AVAILABLE RECORDS START

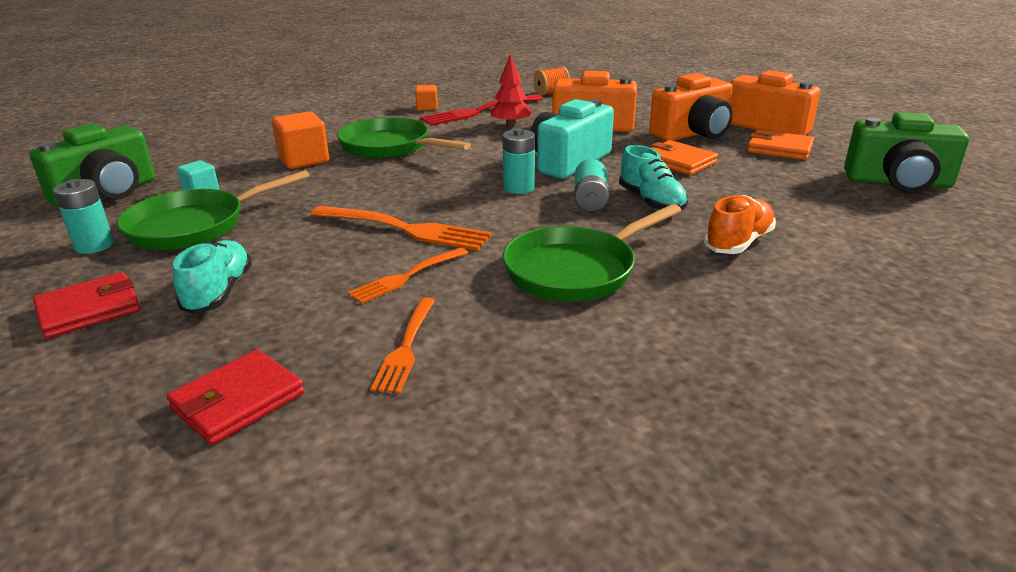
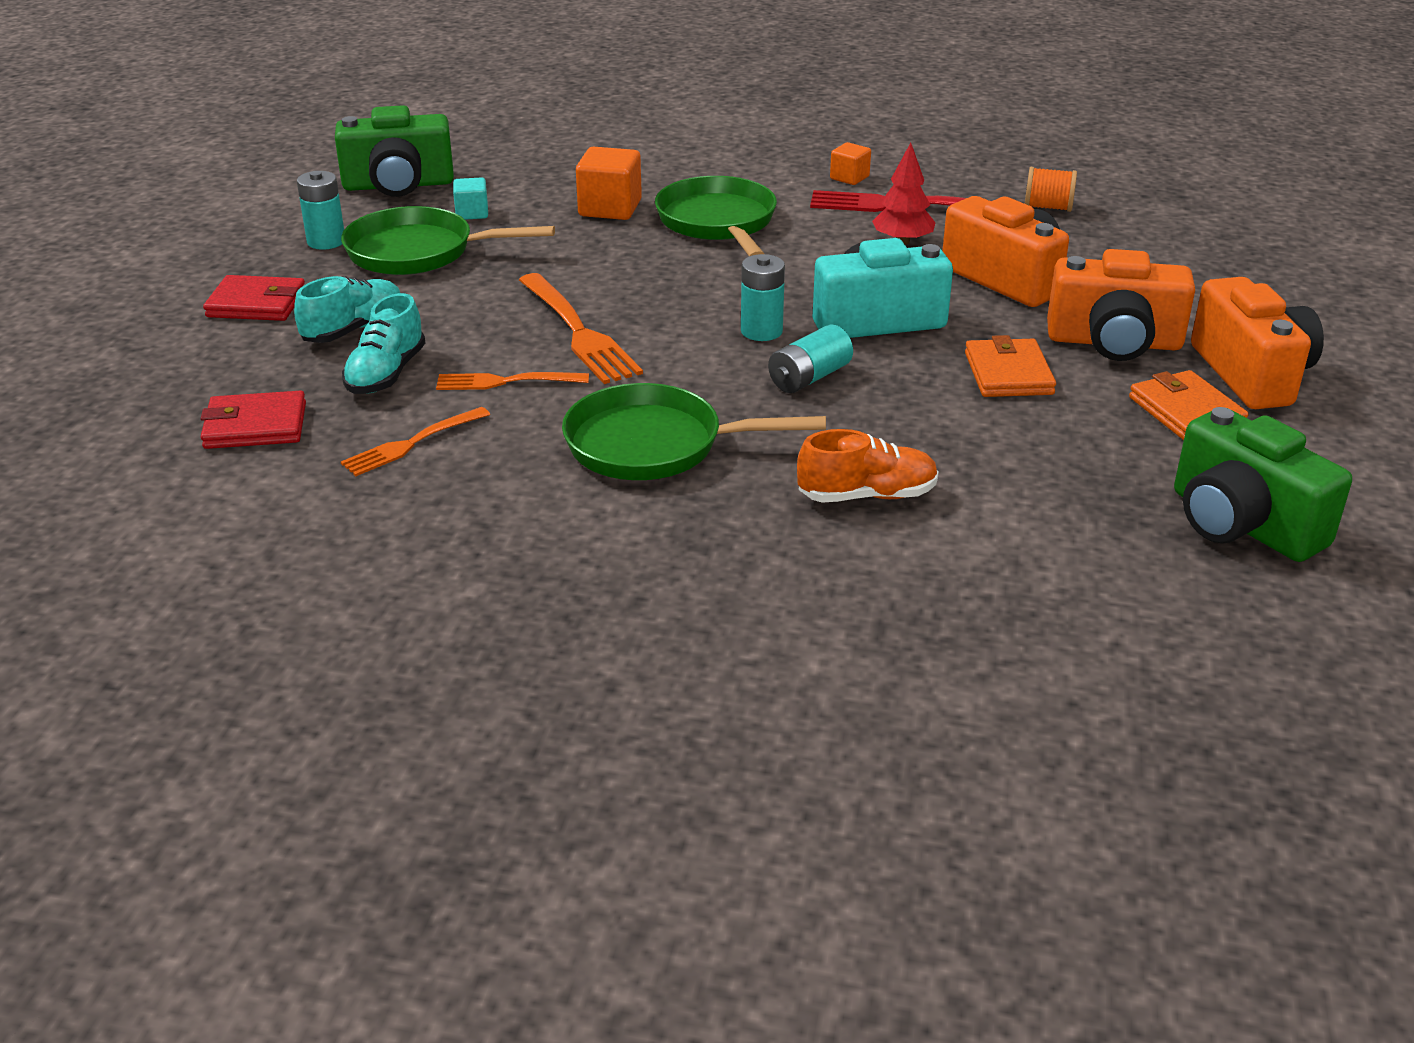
camera: 40 degrees right, 5 degrees up
turquoise shoe [619,145,688,211] -> turquoise shoe moved to [342,293,425,394]

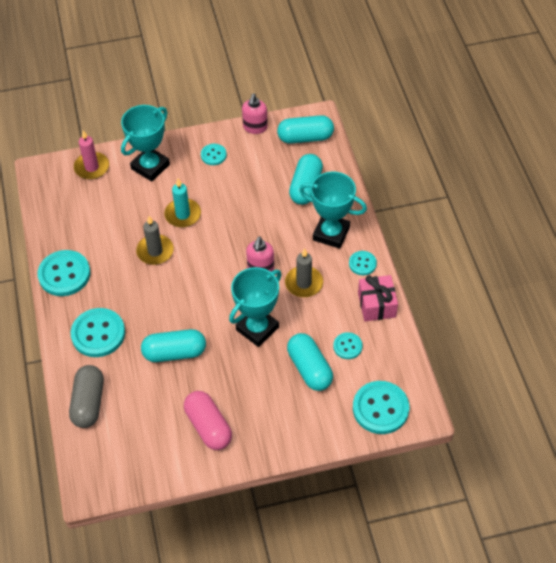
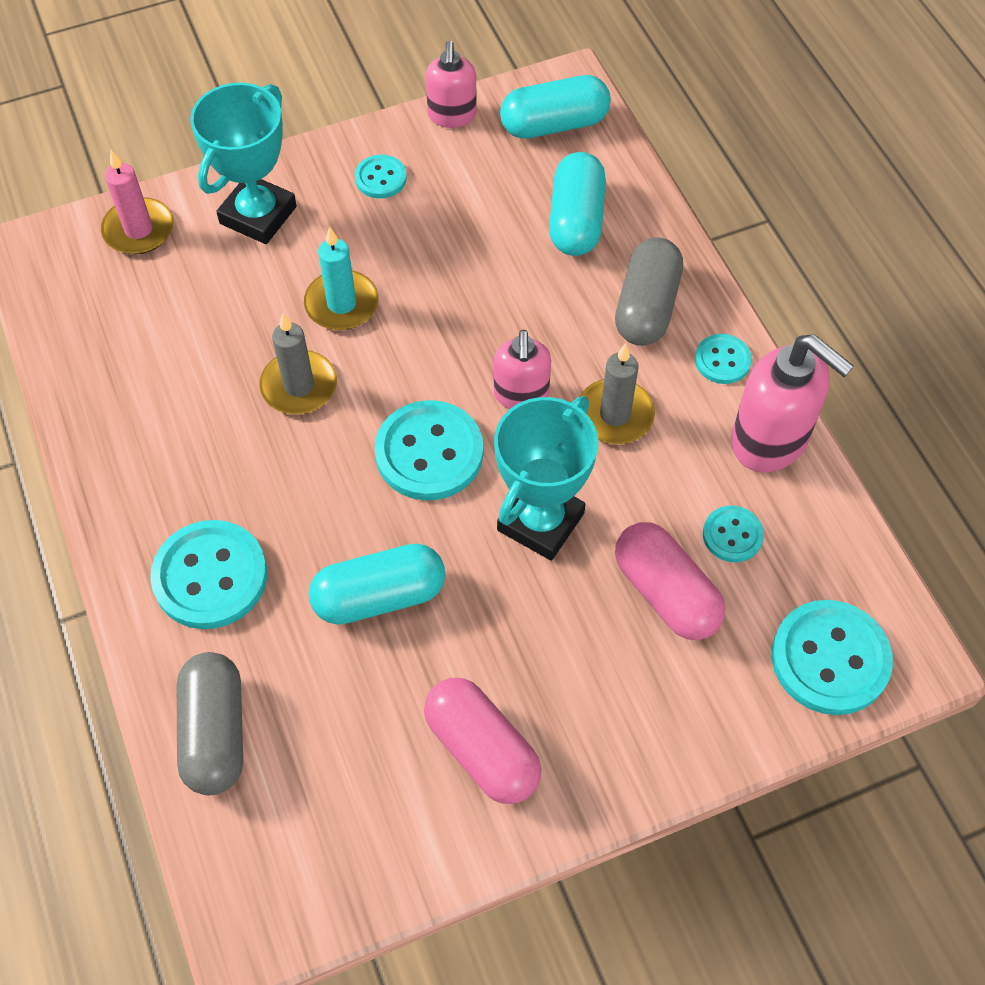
camera: 10 degrees left, 5 degrees up
turquoise button [38,250,90,296] -> turquoise button moved to [375,400,483,500]
turquoise capsule [287,333,333,391] -> pink capsule [615,522,726,640]
turquoise trophy [299,172,367,249] -> grey capsule [615,237,683,346]
pink gift [358,275,398,321] -> pink soap dispenser [731,334,854,472]

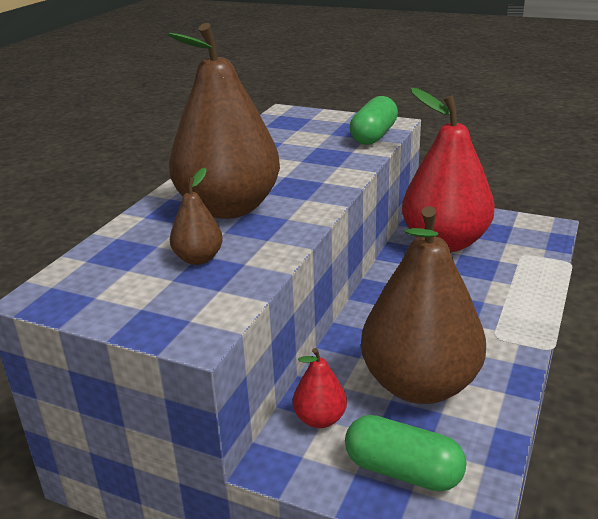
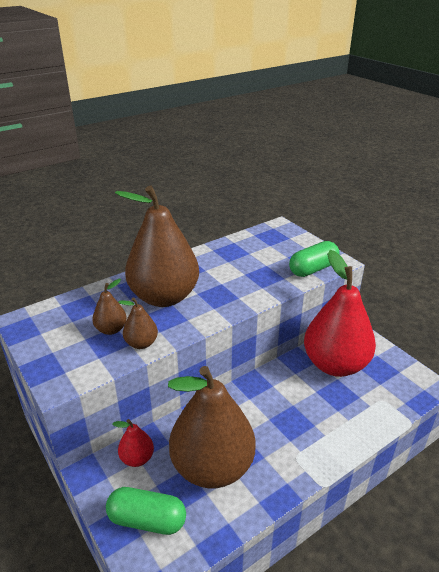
camera: 30 degrees right, 5 degrees up
green capsule [345,415,466,491] -> green capsule turned 45 degrees counterclockwise [106,487,186,535]
none -> brown pear [118,298,158,349]

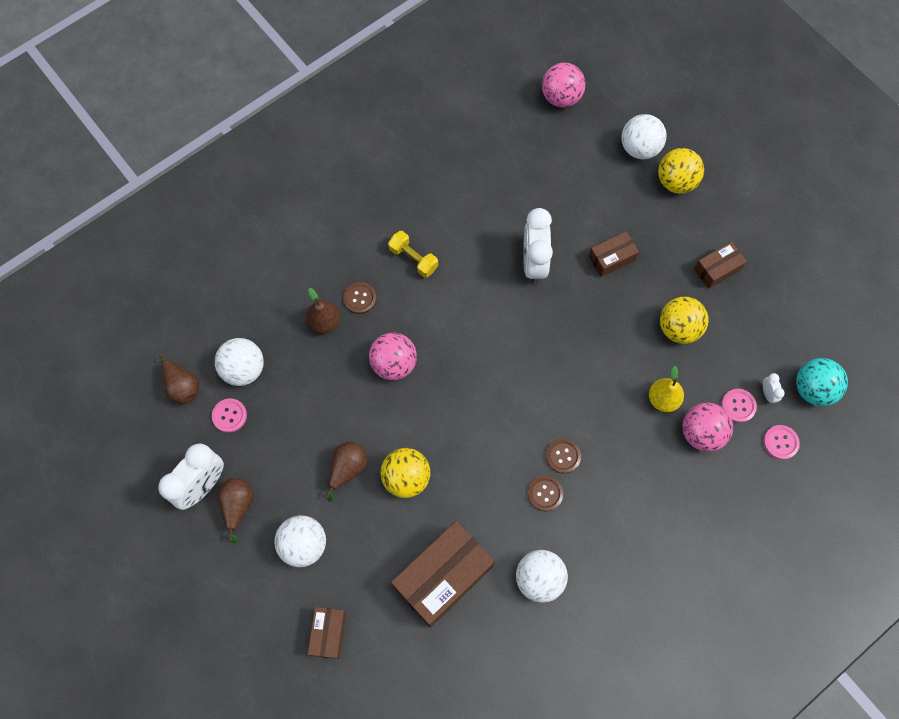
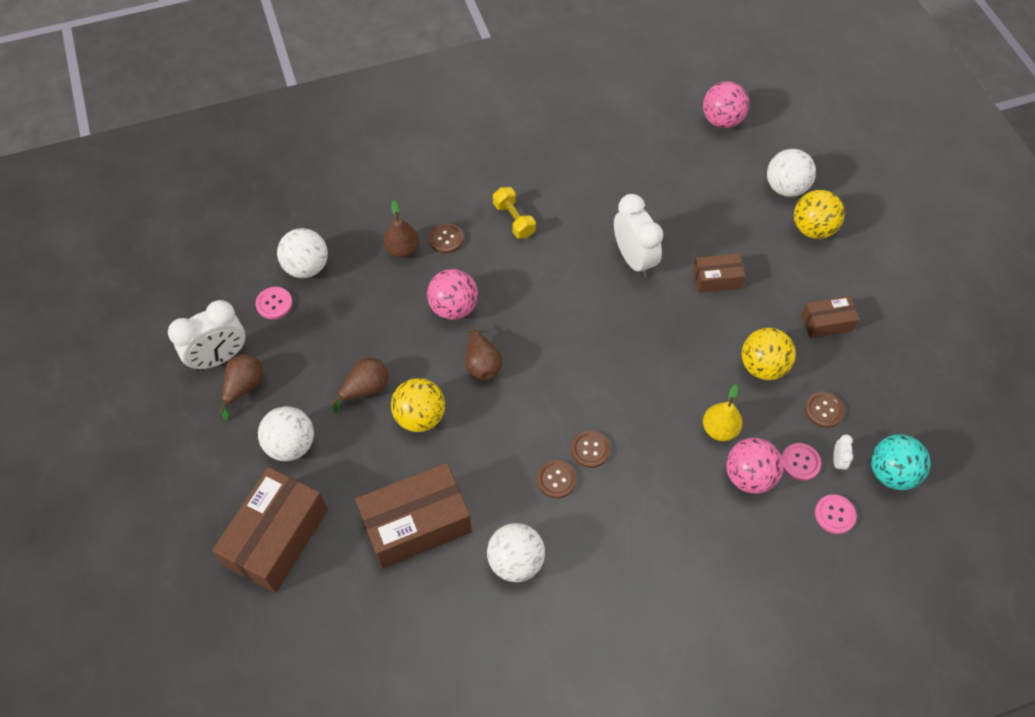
camera: 20 degrees right, 10 degrees down
brown pear [159,355,199,404] -> brown pear moved to [465,324,502,380]
brown box [308,607,346,659] -> brown box [212,467,328,593], size x1.93
white clock [523,208,553,284] -> white clock turned 135 degrees clockwise [614,194,663,277]
none -> brown button [805,392,844,428]

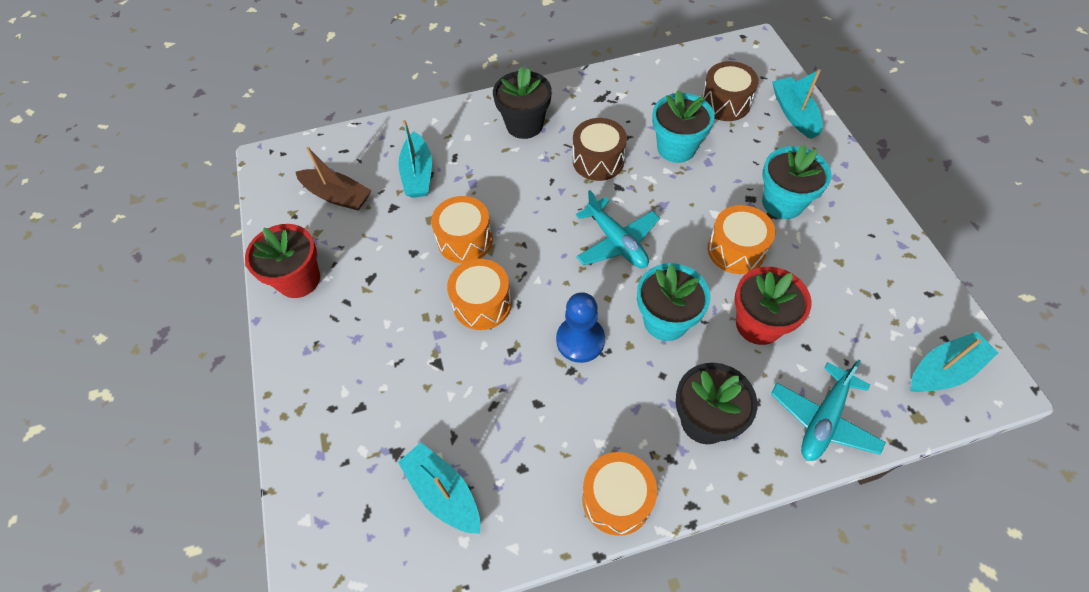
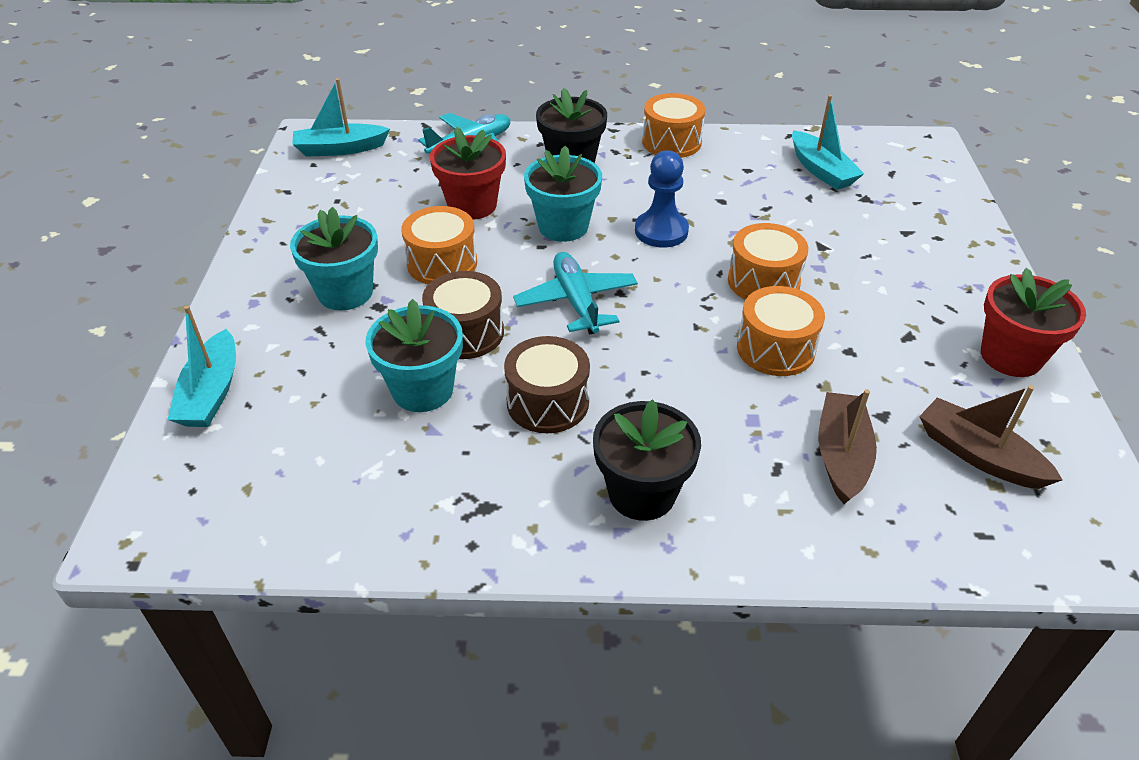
camera: 165 degrees left, 15 degrees down
turquoise boat [398,120,432,198] -> brown boat [818,389,877,504]
brown drum [702,61,759,121] -> brown drum moved to [422,271,504,359]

AVAILABLE RECORDS END

• EXERCISE GOAL: Transcribe each entry exactly; images stay out.

• SOLUTION TO THIS EXERCISE:
camera: 40 degrees right, 5 degrees up
turquoise shoe [619,145,688,211] -> turquoise shoe moved to [342,293,425,394]

camera: 10 degrees left, 5 degrees up
turquoise button [38,250,90,296] -> turquoise button moved to [375,400,483,500]
turquoise capsule [287,333,333,391] -> pink capsule [615,522,726,640]
turquoise trophy [299,172,367,249] -> grey capsule [615,237,683,346]
pink gift [358,275,398,321] -> pink soap dispenser [731,334,854,472]

camera: 30 degrees right, 5 degrees up
green capsule [345,415,466,491] -> green capsule turned 45 degrees counterclockwise [106,487,186,535]
none -> brown pear [118,298,158,349]

camera: 20 degrees right, 10 degrees down
brown pear [159,355,199,404] -> brown pear moved to [465,324,502,380]
brown box [308,607,346,659] -> brown box [212,467,328,593], size x1.93
white clock [523,208,553,284] -> white clock turned 135 degrees clockwise [614,194,663,277]
none -> brown button [805,392,844,428]

camera: 165 degrees left, 15 degrees down
turquoise boat [398,120,432,198] -> brown boat [818,389,877,504]
brown drum [702,61,759,121] -> brown drum moved to [422,271,504,359]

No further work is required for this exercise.